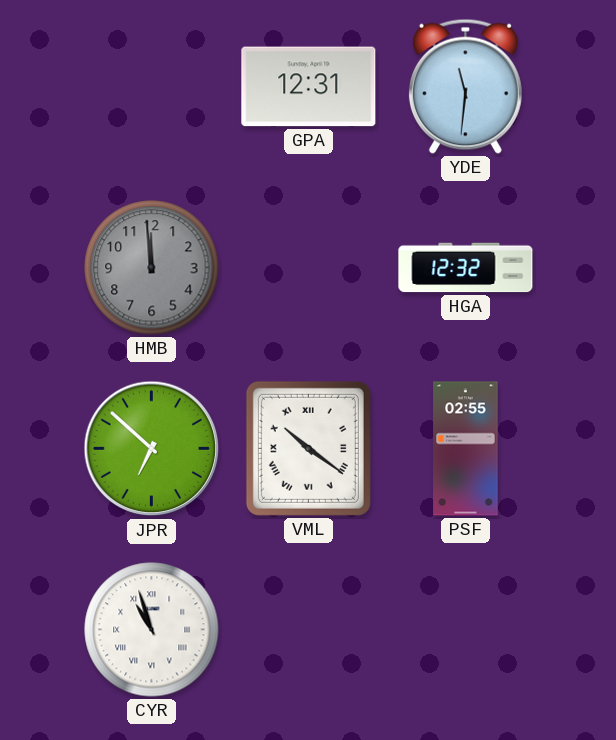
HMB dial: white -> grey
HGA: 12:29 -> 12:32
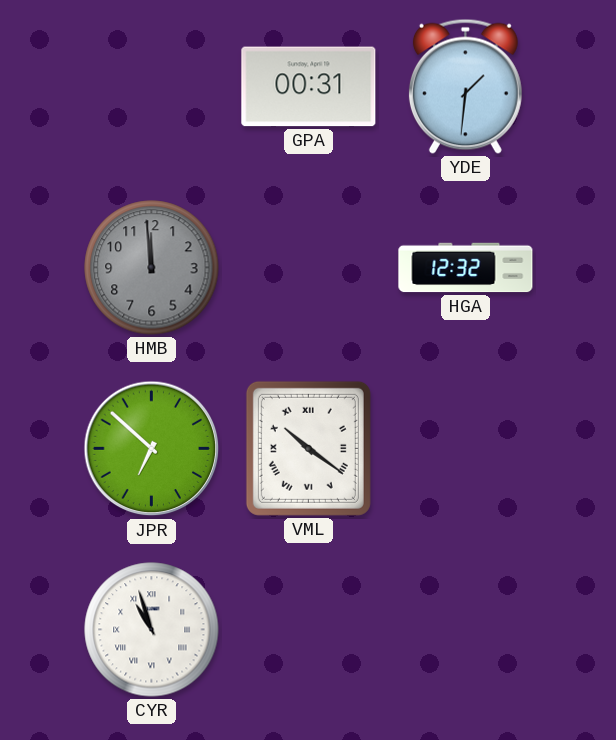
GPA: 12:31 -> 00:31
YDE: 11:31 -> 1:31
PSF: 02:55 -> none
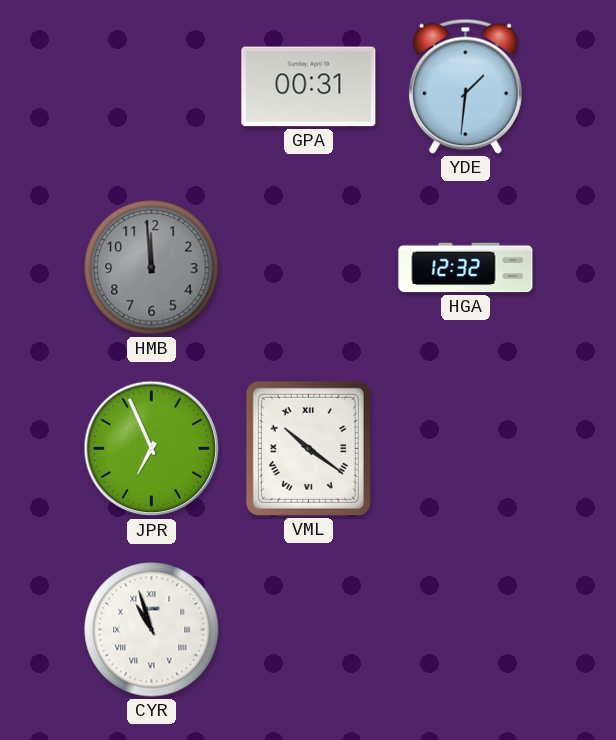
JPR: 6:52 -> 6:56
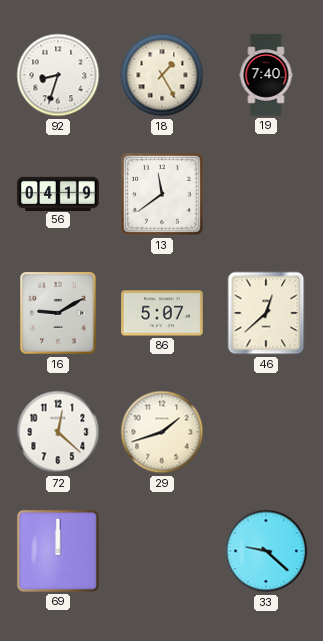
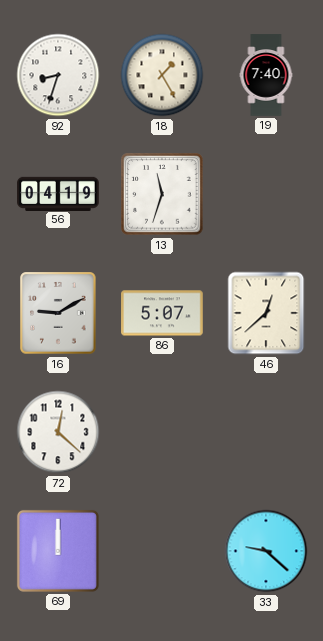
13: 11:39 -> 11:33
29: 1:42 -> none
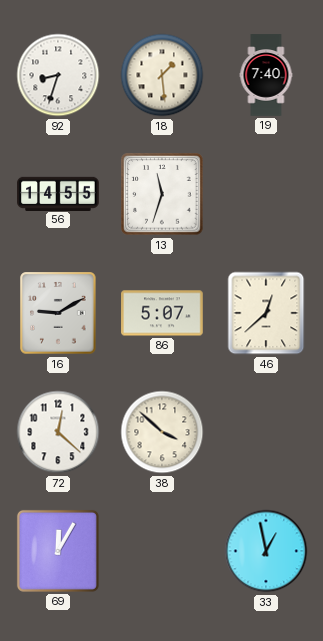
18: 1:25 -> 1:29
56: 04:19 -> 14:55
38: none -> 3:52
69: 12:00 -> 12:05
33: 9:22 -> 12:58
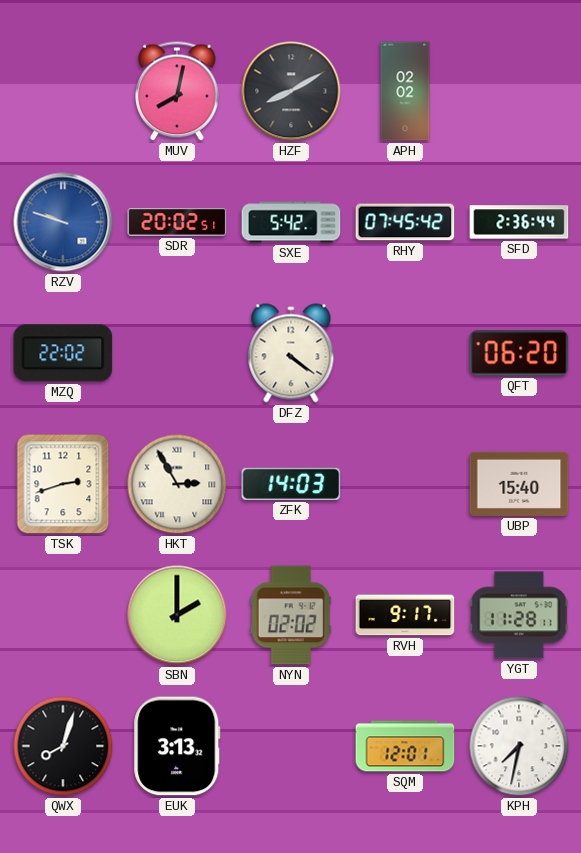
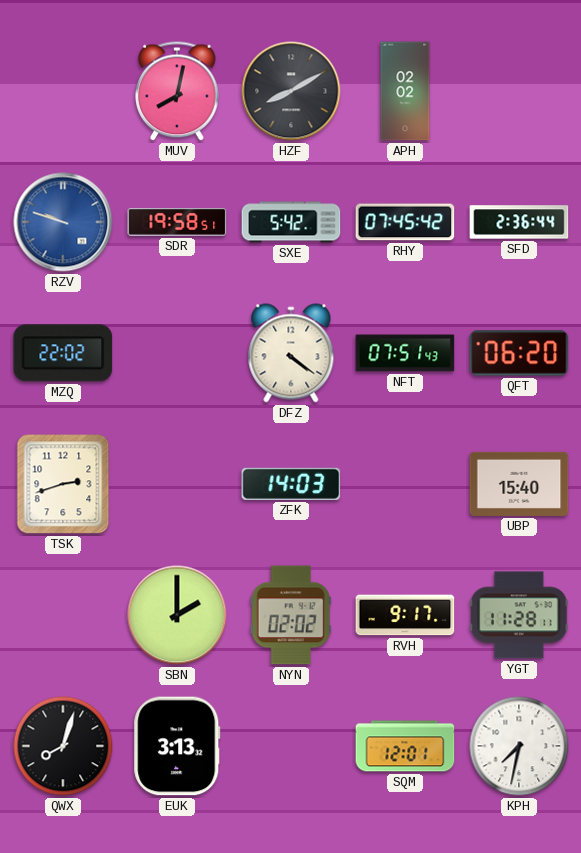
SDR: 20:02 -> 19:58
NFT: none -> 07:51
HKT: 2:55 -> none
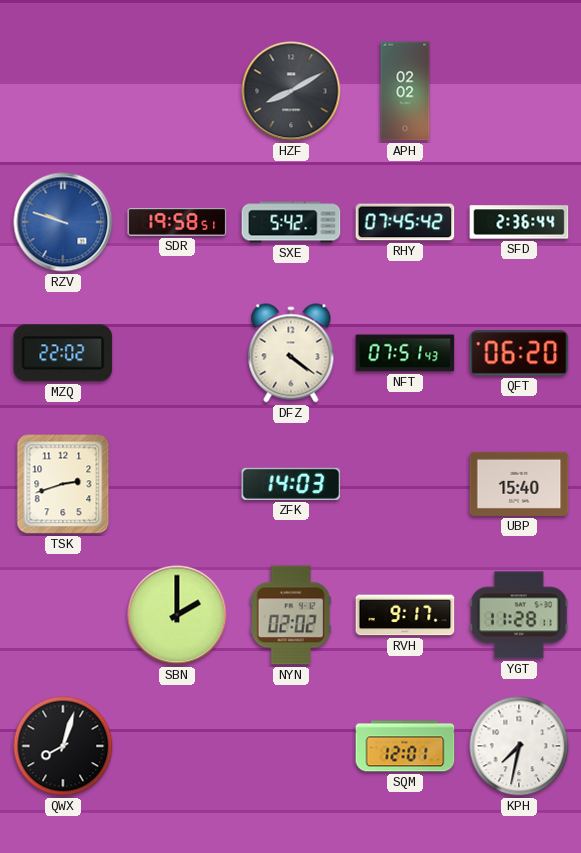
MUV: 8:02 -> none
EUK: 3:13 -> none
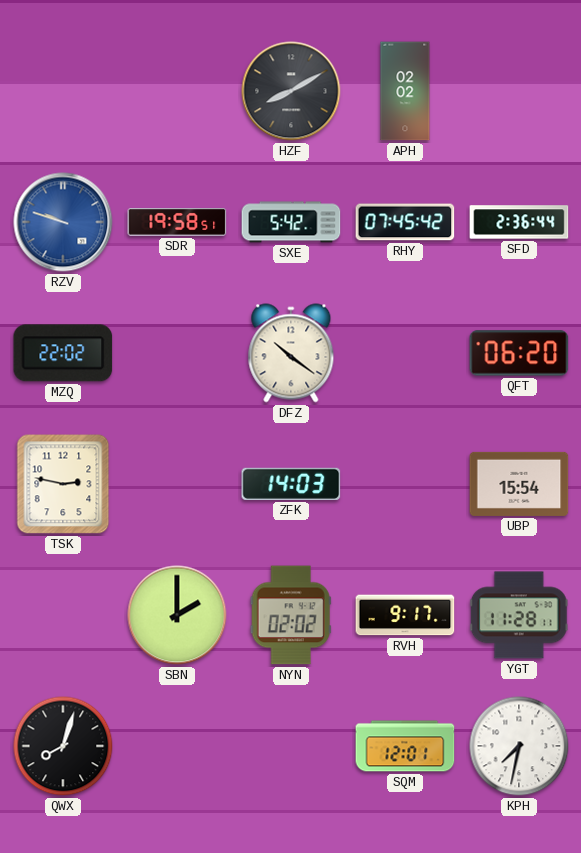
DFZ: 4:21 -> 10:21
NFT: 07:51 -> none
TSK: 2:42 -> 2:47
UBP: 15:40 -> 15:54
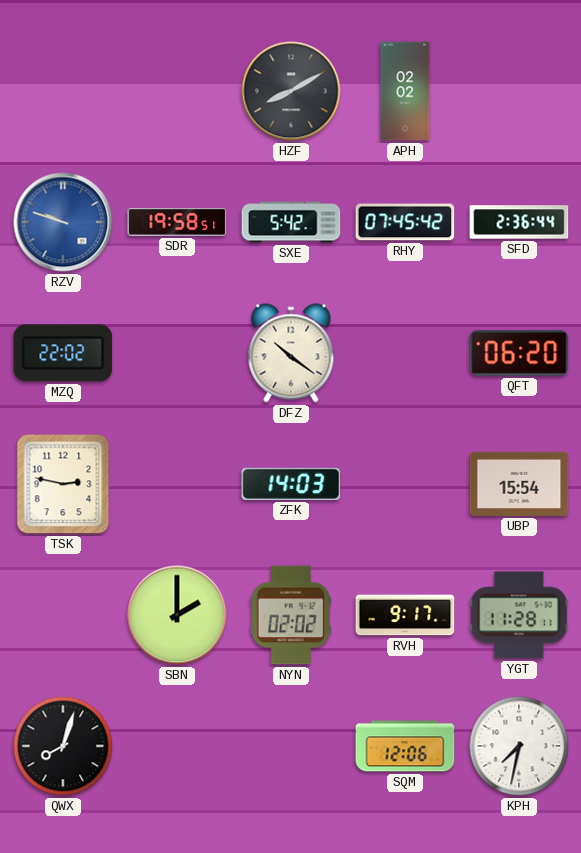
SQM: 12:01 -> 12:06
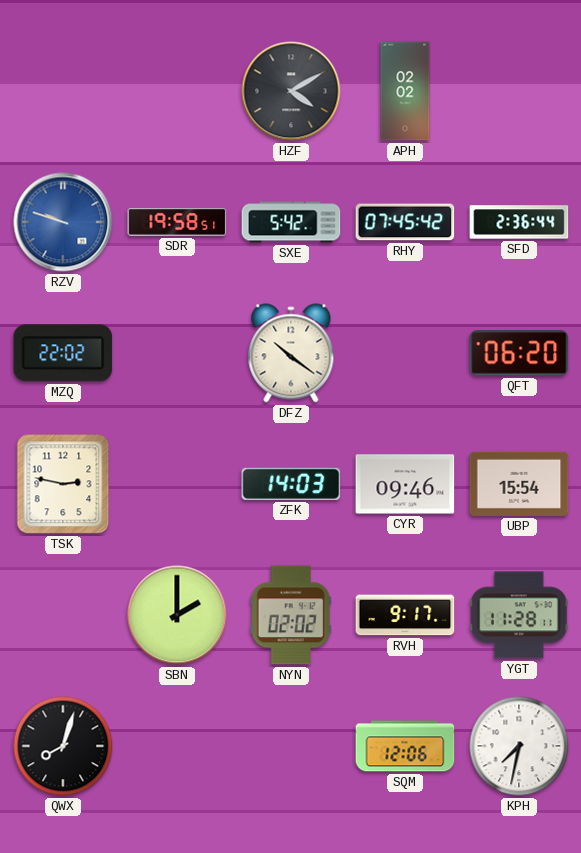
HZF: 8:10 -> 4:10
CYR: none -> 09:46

★ ★ ★ ★ ★ ★ ★

Copy out every line of the data above word for word, leaving out the pictures.

(Solution)
HMB dial: white -> grey
HGA: 12:29 -> 12:32
GPA: 12:31 -> 00:31
YDE: 11:31 -> 1:31
PSF: 02:55 -> none
JPR: 6:52 -> 6:56
13: 11:39 -> 11:33
29: 1:42 -> none
18: 1:25 -> 1:29
56: 04:19 -> 14:55
38: none -> 3:52
69: 12:00 -> 12:05
33: 9:22 -> 12:58
SDR: 20:02 -> 19:58
NFT: none -> 07:51
HKT: 2:55 -> none
MUV: 8:02 -> none
EUK: 3:13 -> none
DFZ: 4:21 -> 10:21
NFT: 07:51 -> none
TSK: 2:42 -> 2:47
UBP: 15:40 -> 15:54
SQM: 12:01 -> 12:06
HZF: 8:10 -> 4:10
CYR: none -> 09:46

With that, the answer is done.